=== Your objective ===
Copy the lines below, beginning with the one that contains "orange eraser: 2 -> 5" and continuing through the final line, exactly as written and with no other lines.
··· Task data ···
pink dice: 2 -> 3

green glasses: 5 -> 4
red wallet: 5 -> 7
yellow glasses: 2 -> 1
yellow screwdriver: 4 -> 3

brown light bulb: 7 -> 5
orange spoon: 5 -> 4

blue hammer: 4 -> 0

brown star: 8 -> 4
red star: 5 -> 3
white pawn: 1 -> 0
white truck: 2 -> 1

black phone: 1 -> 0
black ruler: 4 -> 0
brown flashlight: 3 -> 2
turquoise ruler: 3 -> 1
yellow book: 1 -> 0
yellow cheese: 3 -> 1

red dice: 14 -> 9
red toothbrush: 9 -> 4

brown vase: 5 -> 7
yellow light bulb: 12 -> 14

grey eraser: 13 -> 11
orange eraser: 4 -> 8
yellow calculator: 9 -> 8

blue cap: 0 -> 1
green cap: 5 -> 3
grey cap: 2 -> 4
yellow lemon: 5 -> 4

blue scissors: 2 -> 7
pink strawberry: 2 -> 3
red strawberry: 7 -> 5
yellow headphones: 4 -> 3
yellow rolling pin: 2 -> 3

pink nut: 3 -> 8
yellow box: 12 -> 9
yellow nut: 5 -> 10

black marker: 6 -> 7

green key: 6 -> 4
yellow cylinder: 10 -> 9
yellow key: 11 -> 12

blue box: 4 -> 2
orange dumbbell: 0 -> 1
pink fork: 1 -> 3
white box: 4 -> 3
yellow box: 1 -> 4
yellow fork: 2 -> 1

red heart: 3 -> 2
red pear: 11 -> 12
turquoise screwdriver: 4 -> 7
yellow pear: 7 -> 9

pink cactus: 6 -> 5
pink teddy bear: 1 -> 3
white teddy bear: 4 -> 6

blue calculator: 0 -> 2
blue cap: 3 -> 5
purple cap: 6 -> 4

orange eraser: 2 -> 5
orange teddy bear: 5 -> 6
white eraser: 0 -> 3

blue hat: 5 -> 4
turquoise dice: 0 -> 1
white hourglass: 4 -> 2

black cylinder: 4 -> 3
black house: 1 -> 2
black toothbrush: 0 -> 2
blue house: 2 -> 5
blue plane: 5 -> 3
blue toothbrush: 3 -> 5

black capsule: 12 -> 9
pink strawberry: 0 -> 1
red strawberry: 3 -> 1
···
=== Solution to the problem ===
orange eraser: 2 -> 5
orange teddy bear: 5 -> 6
white eraser: 0 -> 3

blue hat: 5 -> 4
turquoise dice: 0 -> 1
white hourglass: 4 -> 2

black cylinder: 4 -> 3
black house: 1 -> 2
black toothbrush: 0 -> 2
blue house: 2 -> 5
blue plane: 5 -> 3
blue toothbrush: 3 -> 5

black capsule: 12 -> 9
pink strawberry: 0 -> 1
red strawberry: 3 -> 1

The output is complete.